===== Extracted data =====

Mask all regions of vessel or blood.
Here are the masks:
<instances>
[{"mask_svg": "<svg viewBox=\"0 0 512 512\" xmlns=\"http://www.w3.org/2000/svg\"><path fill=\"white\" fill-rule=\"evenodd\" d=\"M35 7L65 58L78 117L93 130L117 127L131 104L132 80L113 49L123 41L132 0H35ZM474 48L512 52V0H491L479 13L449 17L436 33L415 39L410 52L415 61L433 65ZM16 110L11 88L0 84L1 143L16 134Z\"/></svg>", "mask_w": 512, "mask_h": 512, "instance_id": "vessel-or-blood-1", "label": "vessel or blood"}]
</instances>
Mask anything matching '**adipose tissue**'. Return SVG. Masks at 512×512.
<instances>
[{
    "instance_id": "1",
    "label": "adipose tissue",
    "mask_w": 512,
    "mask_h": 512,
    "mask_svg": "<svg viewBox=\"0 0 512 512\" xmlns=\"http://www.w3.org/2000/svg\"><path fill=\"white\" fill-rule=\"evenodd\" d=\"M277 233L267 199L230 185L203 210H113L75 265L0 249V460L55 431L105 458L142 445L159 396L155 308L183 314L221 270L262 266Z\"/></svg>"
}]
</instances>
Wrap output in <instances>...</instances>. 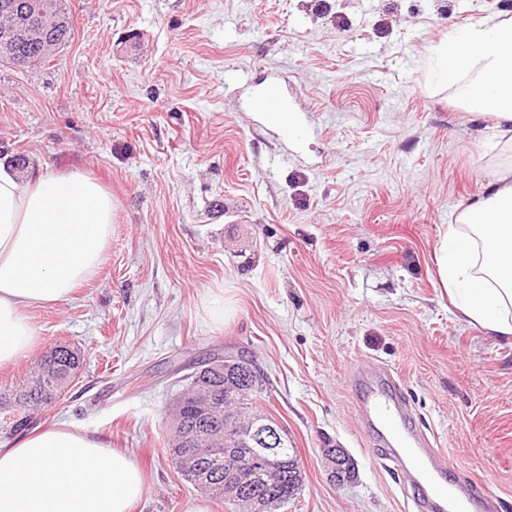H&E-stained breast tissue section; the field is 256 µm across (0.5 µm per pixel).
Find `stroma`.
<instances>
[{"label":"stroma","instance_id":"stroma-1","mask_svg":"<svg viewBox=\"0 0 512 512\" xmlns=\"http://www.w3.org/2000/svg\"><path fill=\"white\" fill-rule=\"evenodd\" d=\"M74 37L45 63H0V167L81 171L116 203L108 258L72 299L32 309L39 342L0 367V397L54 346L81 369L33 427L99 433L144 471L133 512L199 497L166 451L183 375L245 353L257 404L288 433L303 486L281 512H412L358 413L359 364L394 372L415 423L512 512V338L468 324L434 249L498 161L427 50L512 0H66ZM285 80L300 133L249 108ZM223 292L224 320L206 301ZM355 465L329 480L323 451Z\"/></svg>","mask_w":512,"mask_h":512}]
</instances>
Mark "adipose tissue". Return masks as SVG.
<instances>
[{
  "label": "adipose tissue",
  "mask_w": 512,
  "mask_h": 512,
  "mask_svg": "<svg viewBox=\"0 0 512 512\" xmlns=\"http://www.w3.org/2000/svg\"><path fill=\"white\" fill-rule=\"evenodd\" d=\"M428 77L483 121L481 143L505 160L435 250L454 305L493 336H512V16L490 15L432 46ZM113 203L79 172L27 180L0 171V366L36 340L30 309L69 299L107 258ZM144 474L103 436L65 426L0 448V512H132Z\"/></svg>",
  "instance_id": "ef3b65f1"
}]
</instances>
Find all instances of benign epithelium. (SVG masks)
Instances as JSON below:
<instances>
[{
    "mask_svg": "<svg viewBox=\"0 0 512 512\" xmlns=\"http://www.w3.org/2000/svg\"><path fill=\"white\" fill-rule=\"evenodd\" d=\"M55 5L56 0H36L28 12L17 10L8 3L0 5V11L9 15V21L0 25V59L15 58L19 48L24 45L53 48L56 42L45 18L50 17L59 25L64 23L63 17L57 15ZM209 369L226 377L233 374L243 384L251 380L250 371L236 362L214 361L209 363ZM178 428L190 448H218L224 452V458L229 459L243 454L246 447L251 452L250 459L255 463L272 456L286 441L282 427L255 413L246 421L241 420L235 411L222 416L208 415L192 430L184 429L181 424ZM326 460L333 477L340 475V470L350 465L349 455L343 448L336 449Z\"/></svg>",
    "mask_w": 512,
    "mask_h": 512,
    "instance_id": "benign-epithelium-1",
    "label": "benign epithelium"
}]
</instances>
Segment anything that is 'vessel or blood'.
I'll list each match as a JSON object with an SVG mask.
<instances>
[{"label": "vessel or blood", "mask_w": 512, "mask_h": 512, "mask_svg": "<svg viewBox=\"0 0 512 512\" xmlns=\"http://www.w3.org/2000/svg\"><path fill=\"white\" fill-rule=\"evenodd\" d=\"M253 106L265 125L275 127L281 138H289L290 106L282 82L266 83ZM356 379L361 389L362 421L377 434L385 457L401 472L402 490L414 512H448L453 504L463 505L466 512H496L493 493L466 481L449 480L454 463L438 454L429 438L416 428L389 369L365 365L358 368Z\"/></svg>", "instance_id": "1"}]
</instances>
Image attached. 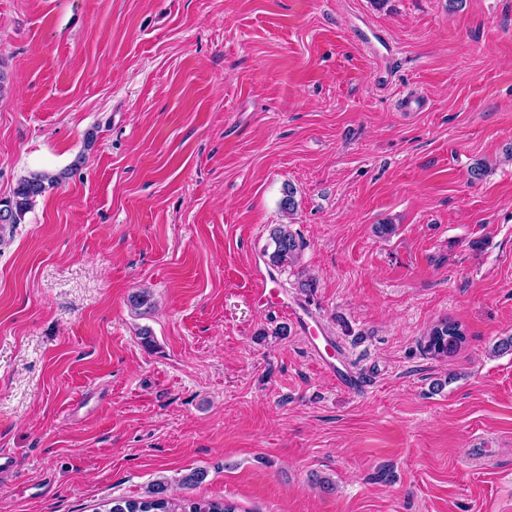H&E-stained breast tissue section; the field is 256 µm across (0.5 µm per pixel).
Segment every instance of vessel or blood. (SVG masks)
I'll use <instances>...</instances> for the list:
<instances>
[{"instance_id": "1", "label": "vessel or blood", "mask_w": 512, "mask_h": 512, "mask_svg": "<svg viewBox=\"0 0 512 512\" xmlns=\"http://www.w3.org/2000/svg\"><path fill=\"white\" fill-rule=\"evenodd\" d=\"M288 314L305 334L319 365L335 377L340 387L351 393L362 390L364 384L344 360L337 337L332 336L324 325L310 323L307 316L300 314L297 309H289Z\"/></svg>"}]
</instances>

=====
===== Extracted data =====

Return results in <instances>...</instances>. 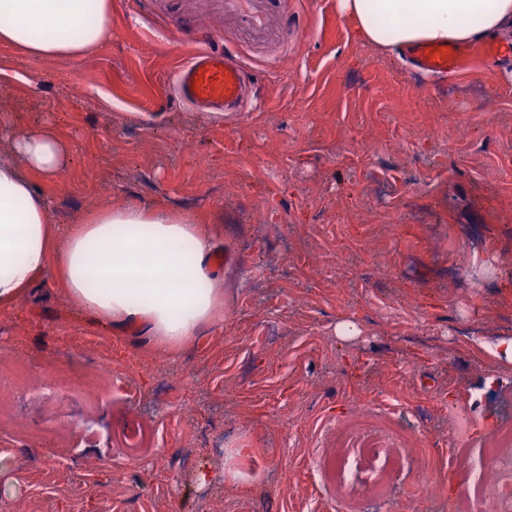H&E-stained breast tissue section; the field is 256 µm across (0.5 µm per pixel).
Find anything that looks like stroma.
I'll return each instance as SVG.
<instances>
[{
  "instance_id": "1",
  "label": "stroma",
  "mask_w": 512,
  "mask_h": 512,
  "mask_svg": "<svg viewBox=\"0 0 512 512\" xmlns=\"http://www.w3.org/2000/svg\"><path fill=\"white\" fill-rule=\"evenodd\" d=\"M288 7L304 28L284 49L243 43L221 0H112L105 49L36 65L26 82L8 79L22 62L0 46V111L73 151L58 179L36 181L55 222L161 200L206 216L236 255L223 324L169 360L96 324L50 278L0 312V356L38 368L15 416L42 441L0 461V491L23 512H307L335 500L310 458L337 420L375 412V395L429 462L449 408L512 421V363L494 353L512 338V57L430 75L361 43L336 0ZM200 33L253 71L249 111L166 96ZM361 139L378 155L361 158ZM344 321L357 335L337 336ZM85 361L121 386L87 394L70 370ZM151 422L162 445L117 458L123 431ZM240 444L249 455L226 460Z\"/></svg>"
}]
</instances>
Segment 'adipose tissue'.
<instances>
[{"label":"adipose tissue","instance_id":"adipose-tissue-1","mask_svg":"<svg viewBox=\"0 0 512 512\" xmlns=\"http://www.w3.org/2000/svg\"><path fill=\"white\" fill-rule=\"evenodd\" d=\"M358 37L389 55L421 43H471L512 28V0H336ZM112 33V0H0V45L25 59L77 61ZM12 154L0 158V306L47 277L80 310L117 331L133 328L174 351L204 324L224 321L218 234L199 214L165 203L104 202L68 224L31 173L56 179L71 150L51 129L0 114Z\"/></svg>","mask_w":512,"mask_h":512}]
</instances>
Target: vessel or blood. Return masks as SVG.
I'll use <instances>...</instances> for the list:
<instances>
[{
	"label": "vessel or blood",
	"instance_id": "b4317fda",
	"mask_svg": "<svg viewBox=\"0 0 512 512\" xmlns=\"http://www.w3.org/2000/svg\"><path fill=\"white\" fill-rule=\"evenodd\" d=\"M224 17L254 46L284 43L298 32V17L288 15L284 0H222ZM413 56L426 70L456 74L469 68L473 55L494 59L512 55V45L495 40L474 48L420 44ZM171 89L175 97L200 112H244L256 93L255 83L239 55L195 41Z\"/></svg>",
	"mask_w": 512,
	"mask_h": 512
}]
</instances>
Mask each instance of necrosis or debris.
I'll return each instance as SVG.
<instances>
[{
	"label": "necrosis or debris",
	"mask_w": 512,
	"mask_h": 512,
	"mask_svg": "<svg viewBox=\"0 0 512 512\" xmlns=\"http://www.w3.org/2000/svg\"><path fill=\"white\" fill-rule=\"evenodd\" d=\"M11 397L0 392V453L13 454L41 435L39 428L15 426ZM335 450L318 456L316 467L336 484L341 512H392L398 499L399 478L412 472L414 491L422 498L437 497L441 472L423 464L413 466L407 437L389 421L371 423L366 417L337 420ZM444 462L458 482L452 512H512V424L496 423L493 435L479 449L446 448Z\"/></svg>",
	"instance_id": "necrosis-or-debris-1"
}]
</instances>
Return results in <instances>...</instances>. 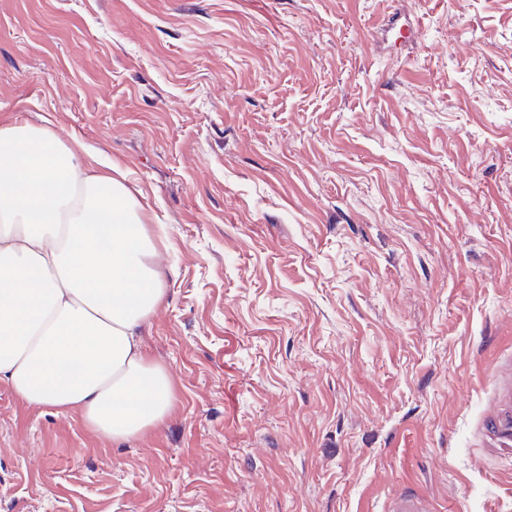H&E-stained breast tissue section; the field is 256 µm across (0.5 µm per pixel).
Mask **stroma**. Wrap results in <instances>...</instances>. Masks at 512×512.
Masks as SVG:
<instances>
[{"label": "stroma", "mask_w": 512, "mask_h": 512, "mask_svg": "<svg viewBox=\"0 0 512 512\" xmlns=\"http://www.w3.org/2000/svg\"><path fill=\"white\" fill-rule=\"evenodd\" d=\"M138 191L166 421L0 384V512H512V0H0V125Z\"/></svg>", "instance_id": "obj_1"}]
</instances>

=====
===== Extracted data =====

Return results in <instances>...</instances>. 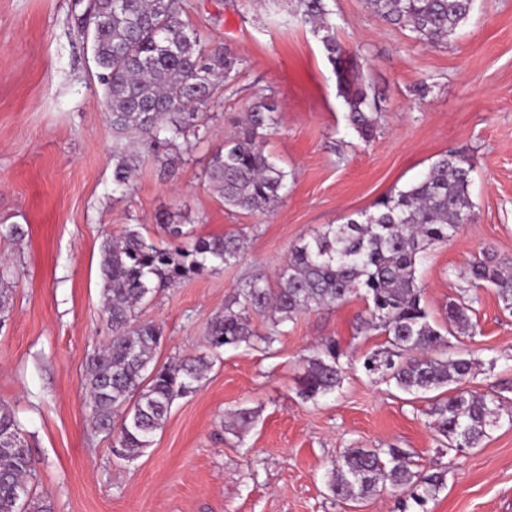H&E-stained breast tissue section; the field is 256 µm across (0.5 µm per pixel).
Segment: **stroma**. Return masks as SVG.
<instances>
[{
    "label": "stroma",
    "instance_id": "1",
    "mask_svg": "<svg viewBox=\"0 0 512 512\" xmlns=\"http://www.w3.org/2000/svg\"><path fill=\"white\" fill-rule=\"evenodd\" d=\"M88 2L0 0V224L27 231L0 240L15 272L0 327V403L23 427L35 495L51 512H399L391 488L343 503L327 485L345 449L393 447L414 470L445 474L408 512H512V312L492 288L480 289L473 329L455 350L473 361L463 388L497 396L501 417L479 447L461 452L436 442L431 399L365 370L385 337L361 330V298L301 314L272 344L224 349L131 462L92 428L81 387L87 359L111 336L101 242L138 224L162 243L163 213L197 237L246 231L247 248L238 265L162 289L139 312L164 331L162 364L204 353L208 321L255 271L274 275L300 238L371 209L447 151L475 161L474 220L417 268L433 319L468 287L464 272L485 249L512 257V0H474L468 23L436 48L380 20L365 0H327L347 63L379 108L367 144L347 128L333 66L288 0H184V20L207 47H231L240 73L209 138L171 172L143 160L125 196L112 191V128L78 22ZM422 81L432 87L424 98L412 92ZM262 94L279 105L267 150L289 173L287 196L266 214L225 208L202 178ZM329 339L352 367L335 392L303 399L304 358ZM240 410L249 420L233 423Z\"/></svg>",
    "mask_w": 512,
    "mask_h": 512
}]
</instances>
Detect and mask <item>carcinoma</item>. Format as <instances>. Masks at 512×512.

=====

> _Directions_
Give again, word for word, the lines starting at the line that has "Segment: **stroma**. Return masks as SVG." and ending at the line that has "Detect and mask", with both of those lines included and nothing else.

> _Response to this exercise_
Segment: **stroma**. Return masks as SVG.
<instances>
[{
    "label": "stroma",
    "instance_id": "1",
    "mask_svg": "<svg viewBox=\"0 0 512 512\" xmlns=\"http://www.w3.org/2000/svg\"><path fill=\"white\" fill-rule=\"evenodd\" d=\"M88 2L0 0V224L27 231L0 240L15 272L0 327V403L23 427L35 495L51 512H399L391 488L343 503L327 485L345 449L393 447L414 470L445 474L408 512H512V312L492 288L480 289L473 329L455 350L473 361L463 388L497 396L501 417L479 447L461 452L436 442L431 399L365 370L385 337L361 330V298L301 314L272 344L224 349L131 462L92 428L81 387L87 359L111 336L101 242L138 224L162 243L163 213L197 237L246 231L247 248L238 265L162 289L139 312L164 331L162 364L204 353L208 321L255 271L274 275L300 238L371 209L447 151L475 161L474 220L417 268L433 319L468 287L464 272L485 249L512 257V0H474L468 23L436 48L380 20L365 0H327L347 63L379 108L367 144L347 128L333 66L288 0H184V20L207 47H231L240 73L209 138L171 172L143 160L125 196L112 191V128L78 22ZM422 81L432 87L424 98L412 92ZM262 94L279 105L267 150L289 173L287 196L266 214L225 208L202 178ZM329 339L352 367L335 392L303 399L304 358ZM240 410L249 420L233 423Z\"/></svg>",
    "mask_w": 512,
    "mask_h": 512
}]
</instances>
Detect and mask <item>carcinoma</item>. Format as <instances>. Masks at 512×512.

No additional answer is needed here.